**YOUR TASK**
Count the lines of data below that include "blue". Provide only the number.

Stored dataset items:
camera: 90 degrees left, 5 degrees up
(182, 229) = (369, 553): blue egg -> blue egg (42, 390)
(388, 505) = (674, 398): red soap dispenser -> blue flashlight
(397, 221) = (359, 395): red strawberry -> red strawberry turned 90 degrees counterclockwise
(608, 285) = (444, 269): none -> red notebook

**TASK RESPONSE**
2